◆ Your assignment ◆
Which lines below contain the word "glue"? Copy each one.

Before-and-after object lists
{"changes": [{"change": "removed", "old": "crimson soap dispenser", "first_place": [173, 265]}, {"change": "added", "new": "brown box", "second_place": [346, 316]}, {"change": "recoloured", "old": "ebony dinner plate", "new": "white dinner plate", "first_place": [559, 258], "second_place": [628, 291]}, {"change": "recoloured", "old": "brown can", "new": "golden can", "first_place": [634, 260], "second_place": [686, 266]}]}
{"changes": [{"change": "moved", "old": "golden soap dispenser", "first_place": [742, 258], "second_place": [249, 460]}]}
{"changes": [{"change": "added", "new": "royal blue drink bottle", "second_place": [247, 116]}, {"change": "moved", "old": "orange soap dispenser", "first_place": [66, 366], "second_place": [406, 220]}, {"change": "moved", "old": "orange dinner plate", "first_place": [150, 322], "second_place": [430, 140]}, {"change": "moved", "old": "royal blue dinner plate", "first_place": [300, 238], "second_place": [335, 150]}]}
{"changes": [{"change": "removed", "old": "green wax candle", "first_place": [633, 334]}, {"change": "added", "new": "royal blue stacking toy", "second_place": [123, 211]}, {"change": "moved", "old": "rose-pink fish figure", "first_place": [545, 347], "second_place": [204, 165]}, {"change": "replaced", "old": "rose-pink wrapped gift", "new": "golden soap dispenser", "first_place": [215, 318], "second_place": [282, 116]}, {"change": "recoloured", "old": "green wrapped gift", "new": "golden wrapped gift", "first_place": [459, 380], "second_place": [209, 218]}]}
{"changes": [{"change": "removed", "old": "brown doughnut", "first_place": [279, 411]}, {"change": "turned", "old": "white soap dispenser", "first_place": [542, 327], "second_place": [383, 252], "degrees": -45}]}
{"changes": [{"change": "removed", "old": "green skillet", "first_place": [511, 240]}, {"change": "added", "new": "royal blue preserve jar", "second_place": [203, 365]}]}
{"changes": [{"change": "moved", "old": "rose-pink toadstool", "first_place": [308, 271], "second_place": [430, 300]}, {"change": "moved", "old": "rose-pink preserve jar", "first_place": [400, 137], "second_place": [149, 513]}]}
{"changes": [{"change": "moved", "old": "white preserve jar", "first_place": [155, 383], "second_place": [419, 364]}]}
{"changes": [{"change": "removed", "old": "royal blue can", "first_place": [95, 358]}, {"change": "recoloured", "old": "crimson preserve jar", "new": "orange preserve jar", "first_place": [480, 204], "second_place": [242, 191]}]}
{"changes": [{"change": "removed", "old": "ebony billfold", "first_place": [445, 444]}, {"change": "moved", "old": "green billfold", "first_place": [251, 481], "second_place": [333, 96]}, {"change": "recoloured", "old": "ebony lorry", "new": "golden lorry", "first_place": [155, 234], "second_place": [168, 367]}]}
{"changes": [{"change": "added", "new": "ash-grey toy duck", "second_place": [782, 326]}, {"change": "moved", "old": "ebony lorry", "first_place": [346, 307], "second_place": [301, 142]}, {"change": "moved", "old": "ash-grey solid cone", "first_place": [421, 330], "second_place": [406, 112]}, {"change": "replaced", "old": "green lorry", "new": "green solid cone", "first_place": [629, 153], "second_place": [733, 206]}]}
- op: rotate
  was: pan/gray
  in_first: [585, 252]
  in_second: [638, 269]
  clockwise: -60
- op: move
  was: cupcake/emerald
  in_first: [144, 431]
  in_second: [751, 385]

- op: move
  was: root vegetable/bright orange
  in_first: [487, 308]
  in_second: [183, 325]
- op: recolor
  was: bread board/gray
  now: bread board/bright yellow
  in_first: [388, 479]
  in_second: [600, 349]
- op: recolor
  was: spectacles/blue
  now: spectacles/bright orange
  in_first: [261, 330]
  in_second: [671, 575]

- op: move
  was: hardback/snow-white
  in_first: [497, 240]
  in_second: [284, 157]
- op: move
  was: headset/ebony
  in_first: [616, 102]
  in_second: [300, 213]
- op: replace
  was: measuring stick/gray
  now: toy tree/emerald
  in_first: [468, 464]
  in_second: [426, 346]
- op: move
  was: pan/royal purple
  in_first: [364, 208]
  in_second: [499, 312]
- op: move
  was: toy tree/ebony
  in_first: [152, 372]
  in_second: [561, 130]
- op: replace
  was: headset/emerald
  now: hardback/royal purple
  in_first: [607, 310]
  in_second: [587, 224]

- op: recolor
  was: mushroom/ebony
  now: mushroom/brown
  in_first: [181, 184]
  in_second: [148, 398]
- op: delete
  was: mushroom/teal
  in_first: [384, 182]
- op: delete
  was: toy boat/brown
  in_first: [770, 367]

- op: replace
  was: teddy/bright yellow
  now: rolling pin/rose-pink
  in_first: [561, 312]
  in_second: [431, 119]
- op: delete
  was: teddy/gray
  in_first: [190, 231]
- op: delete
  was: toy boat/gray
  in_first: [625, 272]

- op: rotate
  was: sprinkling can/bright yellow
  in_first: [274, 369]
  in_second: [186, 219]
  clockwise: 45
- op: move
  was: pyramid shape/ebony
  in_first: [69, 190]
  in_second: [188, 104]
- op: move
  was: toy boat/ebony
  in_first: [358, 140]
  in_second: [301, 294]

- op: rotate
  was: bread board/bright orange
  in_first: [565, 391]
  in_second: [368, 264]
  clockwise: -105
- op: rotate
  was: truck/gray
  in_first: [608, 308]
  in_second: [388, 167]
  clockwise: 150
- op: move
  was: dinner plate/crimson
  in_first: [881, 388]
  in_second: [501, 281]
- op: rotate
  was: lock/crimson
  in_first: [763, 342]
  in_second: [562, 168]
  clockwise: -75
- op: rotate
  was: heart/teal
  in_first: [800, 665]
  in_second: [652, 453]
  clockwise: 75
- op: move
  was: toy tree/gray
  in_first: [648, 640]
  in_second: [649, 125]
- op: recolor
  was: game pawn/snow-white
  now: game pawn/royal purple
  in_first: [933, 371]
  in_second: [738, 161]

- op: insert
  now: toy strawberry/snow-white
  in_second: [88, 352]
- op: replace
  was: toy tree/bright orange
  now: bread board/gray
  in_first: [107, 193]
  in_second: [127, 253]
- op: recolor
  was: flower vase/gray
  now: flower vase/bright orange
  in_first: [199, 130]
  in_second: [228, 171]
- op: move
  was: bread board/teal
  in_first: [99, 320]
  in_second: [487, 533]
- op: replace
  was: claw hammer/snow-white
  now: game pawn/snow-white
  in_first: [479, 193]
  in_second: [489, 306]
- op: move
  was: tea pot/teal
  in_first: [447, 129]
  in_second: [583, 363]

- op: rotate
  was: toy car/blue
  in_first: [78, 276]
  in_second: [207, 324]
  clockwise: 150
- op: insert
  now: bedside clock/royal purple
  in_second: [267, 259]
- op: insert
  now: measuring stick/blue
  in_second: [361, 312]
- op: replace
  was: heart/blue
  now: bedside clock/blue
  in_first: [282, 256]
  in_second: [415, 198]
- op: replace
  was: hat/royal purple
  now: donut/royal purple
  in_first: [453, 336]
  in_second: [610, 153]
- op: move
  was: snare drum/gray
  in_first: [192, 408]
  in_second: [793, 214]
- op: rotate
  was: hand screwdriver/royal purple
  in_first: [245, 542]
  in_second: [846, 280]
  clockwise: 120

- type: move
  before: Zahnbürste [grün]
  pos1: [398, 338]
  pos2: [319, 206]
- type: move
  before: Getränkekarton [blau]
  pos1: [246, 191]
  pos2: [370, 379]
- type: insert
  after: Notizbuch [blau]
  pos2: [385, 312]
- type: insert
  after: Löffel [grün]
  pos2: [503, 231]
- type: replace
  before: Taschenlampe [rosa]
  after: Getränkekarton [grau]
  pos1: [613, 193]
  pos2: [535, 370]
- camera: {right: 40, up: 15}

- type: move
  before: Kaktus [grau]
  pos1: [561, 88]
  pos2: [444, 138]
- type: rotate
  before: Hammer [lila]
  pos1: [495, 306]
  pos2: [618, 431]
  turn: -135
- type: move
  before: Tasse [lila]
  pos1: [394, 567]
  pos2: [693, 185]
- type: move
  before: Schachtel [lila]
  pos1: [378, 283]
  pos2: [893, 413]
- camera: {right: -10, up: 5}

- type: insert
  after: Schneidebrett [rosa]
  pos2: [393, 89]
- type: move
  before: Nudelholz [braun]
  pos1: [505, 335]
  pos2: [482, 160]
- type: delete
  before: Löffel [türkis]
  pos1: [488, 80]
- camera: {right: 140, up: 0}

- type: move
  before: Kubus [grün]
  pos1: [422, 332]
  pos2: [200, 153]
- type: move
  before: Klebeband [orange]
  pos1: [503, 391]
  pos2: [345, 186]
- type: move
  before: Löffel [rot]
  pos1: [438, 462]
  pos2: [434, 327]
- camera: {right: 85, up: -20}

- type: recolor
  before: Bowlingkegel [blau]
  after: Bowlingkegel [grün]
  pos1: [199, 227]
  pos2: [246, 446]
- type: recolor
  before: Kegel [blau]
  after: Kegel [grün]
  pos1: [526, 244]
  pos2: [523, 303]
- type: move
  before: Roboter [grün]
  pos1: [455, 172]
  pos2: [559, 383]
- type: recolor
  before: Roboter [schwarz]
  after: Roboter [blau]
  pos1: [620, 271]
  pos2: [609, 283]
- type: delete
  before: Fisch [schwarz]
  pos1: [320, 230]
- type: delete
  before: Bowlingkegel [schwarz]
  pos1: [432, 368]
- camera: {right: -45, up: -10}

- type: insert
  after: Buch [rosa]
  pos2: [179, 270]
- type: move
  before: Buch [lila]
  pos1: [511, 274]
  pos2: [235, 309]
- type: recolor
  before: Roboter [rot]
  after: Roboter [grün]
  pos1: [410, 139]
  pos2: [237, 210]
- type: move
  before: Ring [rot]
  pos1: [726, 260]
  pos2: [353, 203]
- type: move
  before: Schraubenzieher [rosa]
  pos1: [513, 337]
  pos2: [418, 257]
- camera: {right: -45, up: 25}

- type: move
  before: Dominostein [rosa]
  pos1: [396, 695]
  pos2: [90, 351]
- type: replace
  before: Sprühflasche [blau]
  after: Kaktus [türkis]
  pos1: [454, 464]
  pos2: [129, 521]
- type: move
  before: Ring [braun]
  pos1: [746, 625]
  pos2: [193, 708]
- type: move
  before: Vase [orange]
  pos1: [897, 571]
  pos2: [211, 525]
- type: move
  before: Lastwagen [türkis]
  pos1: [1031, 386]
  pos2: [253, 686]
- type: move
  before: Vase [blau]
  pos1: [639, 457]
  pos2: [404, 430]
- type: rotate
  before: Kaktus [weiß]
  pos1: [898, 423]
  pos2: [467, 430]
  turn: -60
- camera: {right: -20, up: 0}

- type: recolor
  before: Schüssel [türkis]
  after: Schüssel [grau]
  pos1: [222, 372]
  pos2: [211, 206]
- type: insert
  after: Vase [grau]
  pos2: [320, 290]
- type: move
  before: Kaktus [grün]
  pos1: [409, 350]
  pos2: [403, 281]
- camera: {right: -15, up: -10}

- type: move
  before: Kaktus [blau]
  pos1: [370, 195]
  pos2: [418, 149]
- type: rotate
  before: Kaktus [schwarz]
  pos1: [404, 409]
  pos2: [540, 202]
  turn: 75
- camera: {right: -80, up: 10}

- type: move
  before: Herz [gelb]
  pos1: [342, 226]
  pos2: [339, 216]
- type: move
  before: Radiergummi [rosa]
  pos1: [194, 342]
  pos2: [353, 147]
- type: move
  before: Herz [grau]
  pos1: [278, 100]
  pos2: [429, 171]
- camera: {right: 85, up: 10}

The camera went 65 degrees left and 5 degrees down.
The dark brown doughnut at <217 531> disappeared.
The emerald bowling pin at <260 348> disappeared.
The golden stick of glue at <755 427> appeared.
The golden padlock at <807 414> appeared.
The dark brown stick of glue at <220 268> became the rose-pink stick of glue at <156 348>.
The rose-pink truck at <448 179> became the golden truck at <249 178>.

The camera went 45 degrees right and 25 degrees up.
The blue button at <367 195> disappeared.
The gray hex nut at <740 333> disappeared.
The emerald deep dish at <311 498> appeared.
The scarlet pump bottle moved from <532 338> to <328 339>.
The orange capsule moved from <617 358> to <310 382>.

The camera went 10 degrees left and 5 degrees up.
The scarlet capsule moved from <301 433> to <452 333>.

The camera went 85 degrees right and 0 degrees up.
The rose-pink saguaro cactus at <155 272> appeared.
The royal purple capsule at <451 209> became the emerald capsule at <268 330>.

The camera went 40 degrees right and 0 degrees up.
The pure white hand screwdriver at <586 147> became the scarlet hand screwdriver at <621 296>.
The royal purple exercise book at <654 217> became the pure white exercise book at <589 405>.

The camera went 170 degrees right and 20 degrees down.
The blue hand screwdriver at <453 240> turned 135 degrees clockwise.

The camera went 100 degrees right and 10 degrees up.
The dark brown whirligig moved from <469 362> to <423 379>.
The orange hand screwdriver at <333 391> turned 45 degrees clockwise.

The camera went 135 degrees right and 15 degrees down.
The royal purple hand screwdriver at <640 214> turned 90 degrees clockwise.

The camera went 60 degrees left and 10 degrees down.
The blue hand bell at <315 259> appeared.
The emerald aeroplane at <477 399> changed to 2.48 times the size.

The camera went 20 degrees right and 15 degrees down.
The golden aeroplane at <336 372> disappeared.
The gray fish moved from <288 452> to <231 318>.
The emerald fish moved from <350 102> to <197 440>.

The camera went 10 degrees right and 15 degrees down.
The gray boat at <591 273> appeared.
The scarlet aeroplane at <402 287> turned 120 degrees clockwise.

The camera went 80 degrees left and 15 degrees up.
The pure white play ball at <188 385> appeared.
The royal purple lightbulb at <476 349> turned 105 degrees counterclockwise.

◆ Solution for this problem ◆
The golden stick of glue at <755 427> appeared.
The dark brown stick of glue at <220 268> became the rose-pink stick of glue at <156 348>.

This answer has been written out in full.